**Material for the task:**

▼▼▼

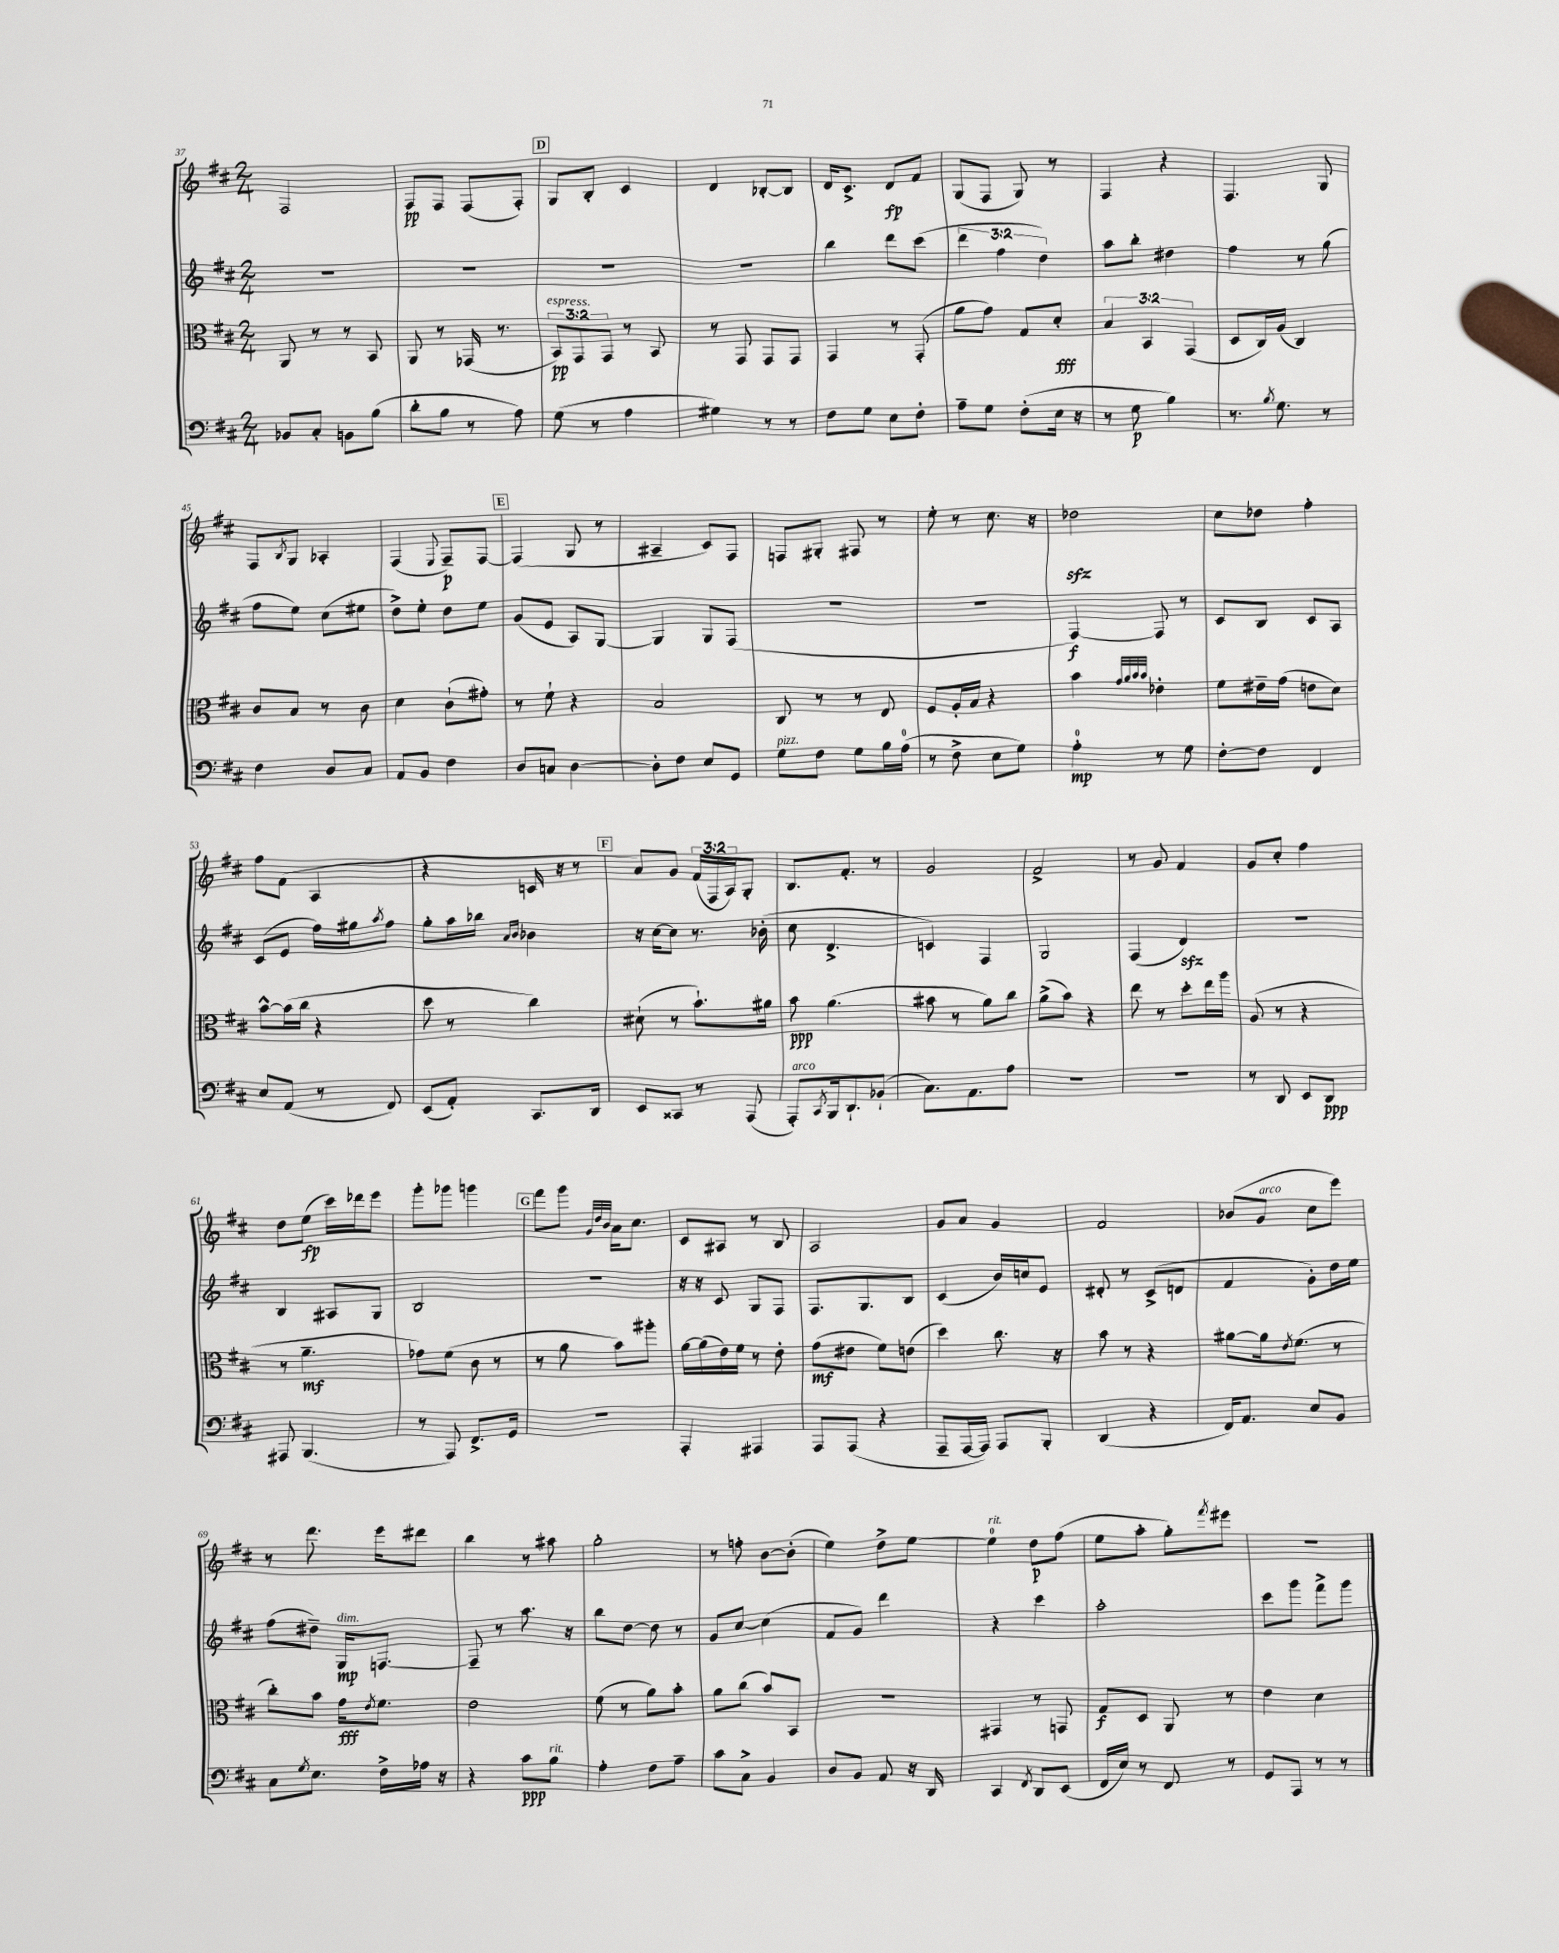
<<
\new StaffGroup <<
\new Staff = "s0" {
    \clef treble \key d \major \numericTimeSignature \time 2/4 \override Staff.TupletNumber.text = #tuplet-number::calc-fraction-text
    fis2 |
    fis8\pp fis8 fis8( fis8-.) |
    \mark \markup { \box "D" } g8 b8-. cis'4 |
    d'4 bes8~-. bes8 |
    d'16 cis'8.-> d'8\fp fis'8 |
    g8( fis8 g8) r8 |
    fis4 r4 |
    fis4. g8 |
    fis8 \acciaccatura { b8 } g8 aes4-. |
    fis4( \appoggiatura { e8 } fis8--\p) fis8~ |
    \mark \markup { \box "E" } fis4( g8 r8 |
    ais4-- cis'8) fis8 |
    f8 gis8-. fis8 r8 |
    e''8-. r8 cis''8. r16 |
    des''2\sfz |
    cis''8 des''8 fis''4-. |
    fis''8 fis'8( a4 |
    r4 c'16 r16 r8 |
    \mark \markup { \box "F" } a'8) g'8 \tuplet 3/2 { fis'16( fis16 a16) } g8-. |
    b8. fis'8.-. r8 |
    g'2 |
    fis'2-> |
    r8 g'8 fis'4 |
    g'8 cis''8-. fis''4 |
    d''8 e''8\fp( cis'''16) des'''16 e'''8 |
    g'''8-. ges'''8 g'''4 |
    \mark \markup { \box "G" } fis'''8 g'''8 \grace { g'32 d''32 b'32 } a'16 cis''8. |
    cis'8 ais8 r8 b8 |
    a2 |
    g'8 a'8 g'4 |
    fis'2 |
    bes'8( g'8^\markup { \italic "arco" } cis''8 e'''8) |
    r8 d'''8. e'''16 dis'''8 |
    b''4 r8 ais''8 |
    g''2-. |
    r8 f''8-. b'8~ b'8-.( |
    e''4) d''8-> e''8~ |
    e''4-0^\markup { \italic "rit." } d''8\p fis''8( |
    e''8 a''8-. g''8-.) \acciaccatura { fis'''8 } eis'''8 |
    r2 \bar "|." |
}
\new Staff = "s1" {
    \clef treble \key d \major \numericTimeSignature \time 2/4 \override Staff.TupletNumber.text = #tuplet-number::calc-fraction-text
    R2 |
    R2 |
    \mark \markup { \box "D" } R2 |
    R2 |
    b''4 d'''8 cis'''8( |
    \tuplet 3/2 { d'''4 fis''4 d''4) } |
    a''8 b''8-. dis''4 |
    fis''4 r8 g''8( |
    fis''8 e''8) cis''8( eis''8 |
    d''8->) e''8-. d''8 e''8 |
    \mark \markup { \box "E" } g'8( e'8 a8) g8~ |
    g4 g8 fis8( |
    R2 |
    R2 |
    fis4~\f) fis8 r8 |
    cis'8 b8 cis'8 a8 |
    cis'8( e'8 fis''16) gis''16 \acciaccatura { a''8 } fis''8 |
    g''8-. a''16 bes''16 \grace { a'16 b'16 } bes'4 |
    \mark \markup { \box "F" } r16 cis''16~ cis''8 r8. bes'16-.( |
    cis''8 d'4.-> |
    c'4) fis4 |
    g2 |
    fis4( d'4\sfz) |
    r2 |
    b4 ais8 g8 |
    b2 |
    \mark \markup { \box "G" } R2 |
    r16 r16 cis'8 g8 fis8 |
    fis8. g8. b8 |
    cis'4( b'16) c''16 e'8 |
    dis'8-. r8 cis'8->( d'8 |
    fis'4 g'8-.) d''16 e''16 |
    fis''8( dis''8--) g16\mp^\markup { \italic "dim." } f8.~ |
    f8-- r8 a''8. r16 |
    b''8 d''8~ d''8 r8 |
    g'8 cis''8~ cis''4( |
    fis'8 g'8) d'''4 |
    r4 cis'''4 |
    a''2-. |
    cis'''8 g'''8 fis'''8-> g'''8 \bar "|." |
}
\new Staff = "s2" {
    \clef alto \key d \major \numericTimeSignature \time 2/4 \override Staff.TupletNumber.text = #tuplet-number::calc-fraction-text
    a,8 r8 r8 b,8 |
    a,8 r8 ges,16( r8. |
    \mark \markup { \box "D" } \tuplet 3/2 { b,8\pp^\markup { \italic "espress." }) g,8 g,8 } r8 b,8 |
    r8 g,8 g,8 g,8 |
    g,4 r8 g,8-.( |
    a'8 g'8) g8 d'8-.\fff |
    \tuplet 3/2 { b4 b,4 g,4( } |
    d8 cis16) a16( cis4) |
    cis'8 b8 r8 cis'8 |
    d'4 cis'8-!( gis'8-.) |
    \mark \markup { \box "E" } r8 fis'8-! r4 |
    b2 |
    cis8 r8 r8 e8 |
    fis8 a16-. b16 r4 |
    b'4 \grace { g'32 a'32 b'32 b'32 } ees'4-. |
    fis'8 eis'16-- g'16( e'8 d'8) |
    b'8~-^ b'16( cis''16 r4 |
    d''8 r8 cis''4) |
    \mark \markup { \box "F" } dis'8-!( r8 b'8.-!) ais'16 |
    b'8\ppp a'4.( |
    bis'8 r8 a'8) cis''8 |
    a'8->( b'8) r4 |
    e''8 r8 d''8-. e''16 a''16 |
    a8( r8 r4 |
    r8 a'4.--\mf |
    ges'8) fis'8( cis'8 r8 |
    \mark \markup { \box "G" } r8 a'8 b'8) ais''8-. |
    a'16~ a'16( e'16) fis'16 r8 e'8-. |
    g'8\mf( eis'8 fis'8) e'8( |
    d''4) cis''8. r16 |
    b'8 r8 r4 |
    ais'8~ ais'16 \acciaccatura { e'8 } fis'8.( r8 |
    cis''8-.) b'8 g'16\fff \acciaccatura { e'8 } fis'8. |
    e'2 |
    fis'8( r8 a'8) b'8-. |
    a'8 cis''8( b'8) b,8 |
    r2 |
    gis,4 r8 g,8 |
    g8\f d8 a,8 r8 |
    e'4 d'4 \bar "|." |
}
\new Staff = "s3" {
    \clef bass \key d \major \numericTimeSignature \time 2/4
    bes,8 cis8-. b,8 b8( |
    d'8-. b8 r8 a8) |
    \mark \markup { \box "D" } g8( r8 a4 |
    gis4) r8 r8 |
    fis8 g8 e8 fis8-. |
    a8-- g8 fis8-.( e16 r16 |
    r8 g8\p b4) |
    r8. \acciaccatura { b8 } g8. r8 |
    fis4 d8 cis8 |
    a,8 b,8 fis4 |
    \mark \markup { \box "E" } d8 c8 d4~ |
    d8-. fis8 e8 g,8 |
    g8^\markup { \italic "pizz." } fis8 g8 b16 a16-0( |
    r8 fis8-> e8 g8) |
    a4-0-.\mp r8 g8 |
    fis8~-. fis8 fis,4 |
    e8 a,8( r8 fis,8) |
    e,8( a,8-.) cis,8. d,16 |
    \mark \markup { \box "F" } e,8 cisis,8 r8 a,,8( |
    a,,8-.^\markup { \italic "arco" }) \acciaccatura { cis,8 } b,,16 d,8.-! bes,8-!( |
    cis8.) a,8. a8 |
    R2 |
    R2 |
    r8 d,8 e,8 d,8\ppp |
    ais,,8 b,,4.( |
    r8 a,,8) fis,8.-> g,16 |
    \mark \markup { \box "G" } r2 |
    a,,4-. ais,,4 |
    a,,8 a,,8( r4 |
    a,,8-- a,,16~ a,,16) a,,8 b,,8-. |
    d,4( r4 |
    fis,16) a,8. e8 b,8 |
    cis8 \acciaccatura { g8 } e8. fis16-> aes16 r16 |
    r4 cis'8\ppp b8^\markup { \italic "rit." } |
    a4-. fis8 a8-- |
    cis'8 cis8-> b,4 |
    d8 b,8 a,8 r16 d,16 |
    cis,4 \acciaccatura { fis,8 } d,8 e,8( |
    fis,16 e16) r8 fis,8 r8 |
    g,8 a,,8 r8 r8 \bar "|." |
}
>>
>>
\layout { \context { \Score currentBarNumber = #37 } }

▲▲▲
▼▼▼

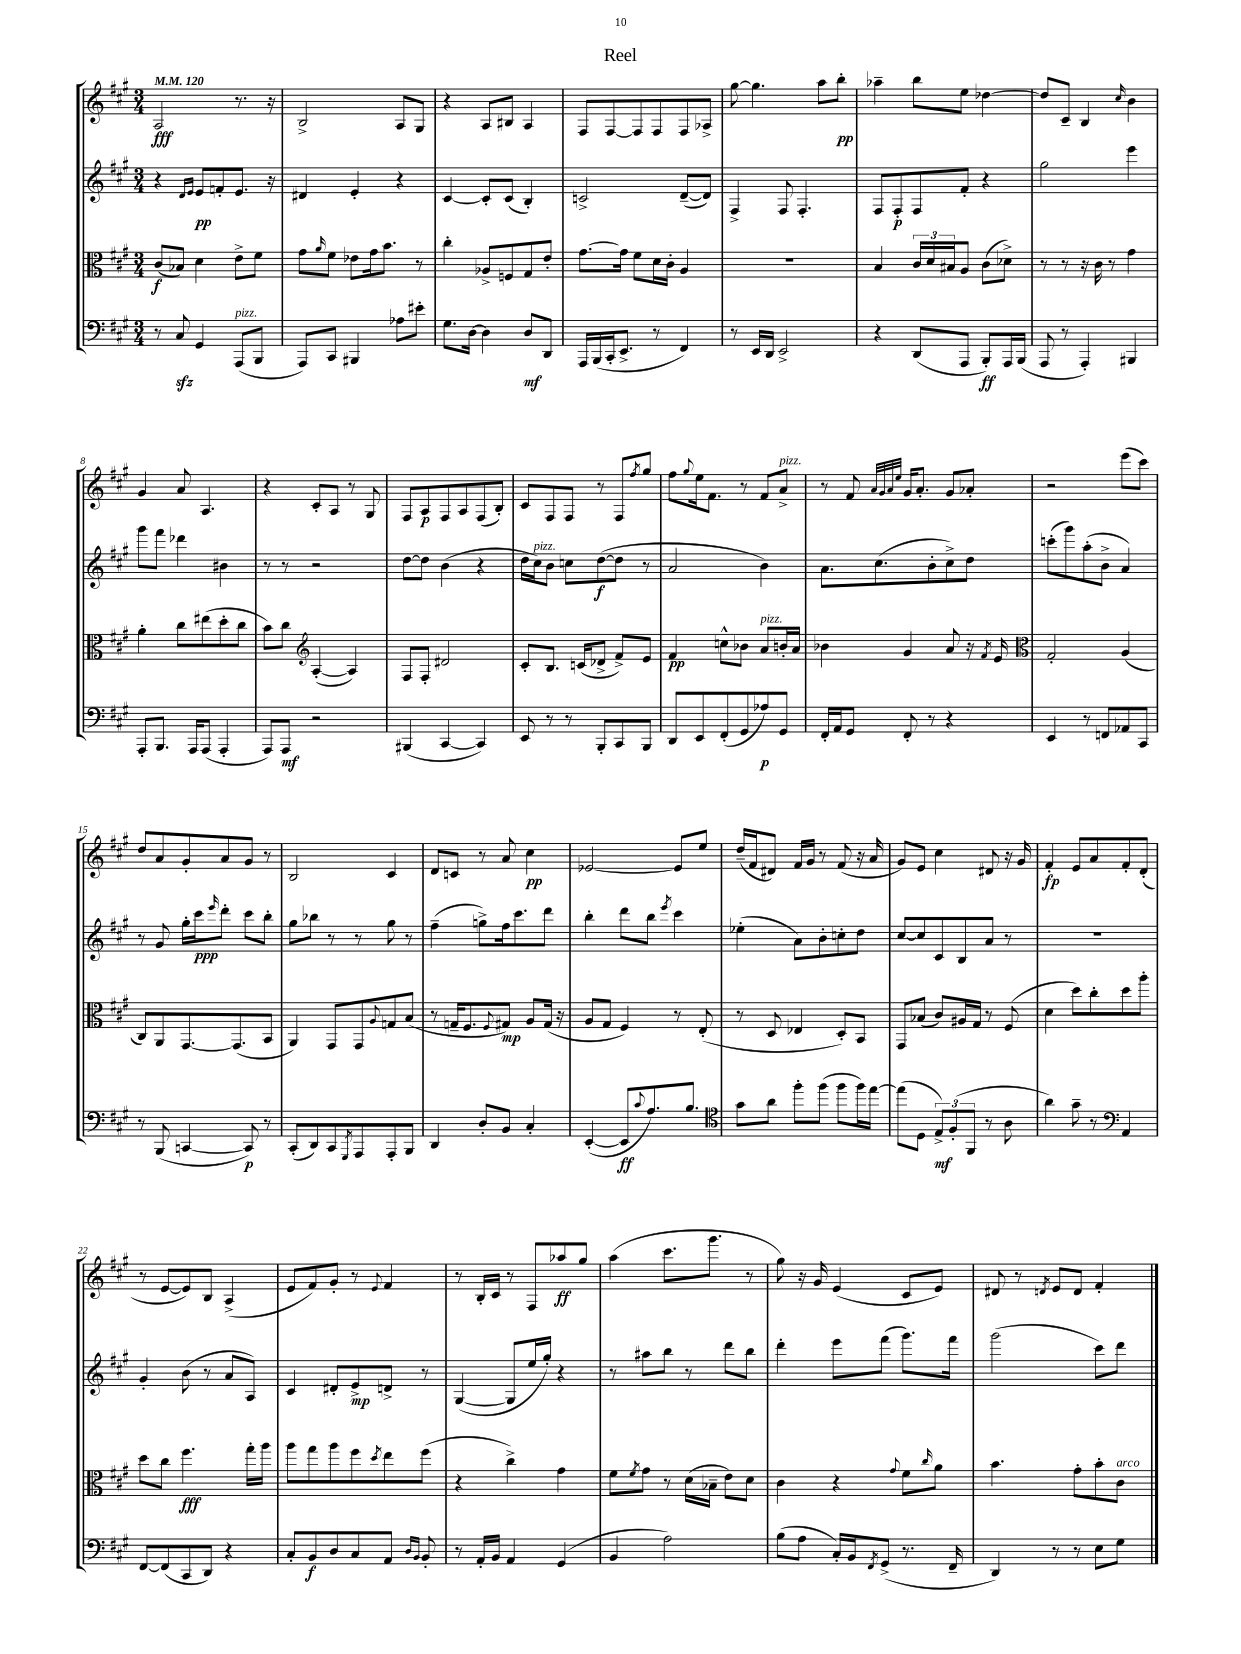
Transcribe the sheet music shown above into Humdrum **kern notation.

▲▲▲

**Aim of the task:** Gather every line in the items above that contains the string "numericTimeSignature", and copy each one out in full. Letter case counts.

**Task response:**
    \clef treble \key d \major \numericTimeSignature \time 2/4 \override Staff.TupletNumber.text = #tuplet-number::calc-fraction-text
    \clef treble \key d \major \numericTimeSignature \time 2/4 \override Staff.TupletNumber.text = #tuplet-number::calc-fraction-text
    \clef alto \key d \major \numericTimeSignature \time 2/4 \override Staff.TupletNumber.text = #tuplet-number::calc-fraction-text
    \clef bass \key d \major \numericTimeSignature \time 2/4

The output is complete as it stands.